Look below for the line containing "R201: 1k (+12V, N12) -> none"; from there through the line containing "C4: none -> 220nF (SIG9, SIG21)", both lines included, please set down each line exactly and nothing else.

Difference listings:
_____

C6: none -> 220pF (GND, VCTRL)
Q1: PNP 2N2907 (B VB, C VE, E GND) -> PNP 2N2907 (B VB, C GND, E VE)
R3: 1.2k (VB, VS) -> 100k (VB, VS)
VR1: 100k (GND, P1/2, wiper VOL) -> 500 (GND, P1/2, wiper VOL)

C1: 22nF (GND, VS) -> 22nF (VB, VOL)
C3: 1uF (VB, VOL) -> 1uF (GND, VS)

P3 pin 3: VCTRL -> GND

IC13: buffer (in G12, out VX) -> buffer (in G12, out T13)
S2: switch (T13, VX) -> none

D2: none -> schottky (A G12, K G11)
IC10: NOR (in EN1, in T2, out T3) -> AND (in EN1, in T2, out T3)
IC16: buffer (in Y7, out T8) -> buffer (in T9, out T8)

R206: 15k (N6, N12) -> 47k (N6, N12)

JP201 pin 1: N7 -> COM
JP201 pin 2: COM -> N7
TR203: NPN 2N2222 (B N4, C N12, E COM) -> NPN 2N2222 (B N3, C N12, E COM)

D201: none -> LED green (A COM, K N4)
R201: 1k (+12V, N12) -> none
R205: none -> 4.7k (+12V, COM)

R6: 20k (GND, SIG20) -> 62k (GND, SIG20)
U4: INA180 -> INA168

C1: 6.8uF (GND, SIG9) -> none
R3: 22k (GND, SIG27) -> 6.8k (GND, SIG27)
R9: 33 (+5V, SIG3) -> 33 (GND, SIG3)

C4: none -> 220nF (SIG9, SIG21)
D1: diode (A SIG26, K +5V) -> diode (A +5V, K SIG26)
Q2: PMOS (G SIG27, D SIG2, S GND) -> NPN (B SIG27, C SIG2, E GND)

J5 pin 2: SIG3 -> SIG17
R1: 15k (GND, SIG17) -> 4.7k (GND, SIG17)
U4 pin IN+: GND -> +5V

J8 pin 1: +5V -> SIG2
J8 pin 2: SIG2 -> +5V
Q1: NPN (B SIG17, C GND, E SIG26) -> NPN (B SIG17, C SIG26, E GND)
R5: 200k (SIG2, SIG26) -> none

_____

Output for this task.
R201: 1k (+12V, N12) -> none
R205: none -> 4.7k (+12V, COM)

R6: 20k (GND, SIG20) -> 62k (GND, SIG20)
U4: INA180 -> INA168

C1: 6.8uF (GND, SIG9) -> none
R3: 22k (GND, SIG27) -> 6.8k (GND, SIG27)
R9: 33 (+5V, SIG3) -> 33 (GND, SIG3)

C4: none -> 220nF (SIG9, SIG21)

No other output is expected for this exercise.